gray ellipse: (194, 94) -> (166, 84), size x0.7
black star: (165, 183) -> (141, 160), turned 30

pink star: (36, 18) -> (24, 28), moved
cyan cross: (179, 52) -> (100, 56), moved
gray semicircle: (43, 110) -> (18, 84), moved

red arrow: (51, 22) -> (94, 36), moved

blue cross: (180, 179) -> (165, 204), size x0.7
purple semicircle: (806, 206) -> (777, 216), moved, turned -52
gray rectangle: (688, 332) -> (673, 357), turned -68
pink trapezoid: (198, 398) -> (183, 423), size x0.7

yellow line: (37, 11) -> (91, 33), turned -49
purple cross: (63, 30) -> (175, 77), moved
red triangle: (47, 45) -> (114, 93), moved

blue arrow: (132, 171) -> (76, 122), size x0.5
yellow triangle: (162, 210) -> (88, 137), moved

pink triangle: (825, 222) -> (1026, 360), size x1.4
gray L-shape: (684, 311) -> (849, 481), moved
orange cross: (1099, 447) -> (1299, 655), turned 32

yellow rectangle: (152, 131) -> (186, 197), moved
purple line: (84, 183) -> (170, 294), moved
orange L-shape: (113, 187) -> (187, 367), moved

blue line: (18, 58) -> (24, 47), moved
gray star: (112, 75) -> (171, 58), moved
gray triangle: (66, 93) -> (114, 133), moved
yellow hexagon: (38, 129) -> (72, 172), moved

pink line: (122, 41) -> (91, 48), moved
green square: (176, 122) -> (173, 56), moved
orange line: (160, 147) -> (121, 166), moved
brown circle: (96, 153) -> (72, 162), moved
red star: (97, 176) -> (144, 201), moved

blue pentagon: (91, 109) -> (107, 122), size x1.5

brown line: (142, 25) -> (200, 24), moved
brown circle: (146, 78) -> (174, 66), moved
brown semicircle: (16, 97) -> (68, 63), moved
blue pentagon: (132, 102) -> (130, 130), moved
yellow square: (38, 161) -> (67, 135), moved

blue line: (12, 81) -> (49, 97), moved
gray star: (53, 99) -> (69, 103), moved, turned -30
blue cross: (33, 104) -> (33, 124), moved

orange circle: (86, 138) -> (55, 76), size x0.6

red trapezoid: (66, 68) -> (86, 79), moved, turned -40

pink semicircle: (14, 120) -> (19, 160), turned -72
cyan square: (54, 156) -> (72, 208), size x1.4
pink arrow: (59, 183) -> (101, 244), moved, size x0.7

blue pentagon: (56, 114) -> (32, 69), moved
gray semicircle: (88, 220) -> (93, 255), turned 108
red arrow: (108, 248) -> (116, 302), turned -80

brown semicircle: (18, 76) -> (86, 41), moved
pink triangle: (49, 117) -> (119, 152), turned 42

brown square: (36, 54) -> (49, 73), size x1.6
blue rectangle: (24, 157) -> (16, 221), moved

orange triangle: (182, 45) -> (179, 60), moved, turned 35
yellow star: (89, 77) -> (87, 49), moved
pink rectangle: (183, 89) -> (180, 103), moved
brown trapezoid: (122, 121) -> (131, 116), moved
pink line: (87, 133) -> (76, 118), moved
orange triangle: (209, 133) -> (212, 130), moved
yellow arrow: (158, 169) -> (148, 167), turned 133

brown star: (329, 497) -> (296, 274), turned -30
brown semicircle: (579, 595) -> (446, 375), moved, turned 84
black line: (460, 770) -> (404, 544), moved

■ PROBLEM ■
Please show every line of the records that holds the word "yellow".

■ YOUR SOLUTION ■
yellow line: (37, 11) -> (91, 33), turned -49
yellow triangle: (162, 210) -> (88, 137), moved
yellow rectangle: (152, 131) -> (186, 197), moved
yellow hexagon: (38, 129) -> (72, 172), moved
yellow square: (38, 161) -> (67, 135), moved
yellow star: (89, 77) -> (87, 49), moved
yellow arrow: (158, 169) -> (148, 167), turned 133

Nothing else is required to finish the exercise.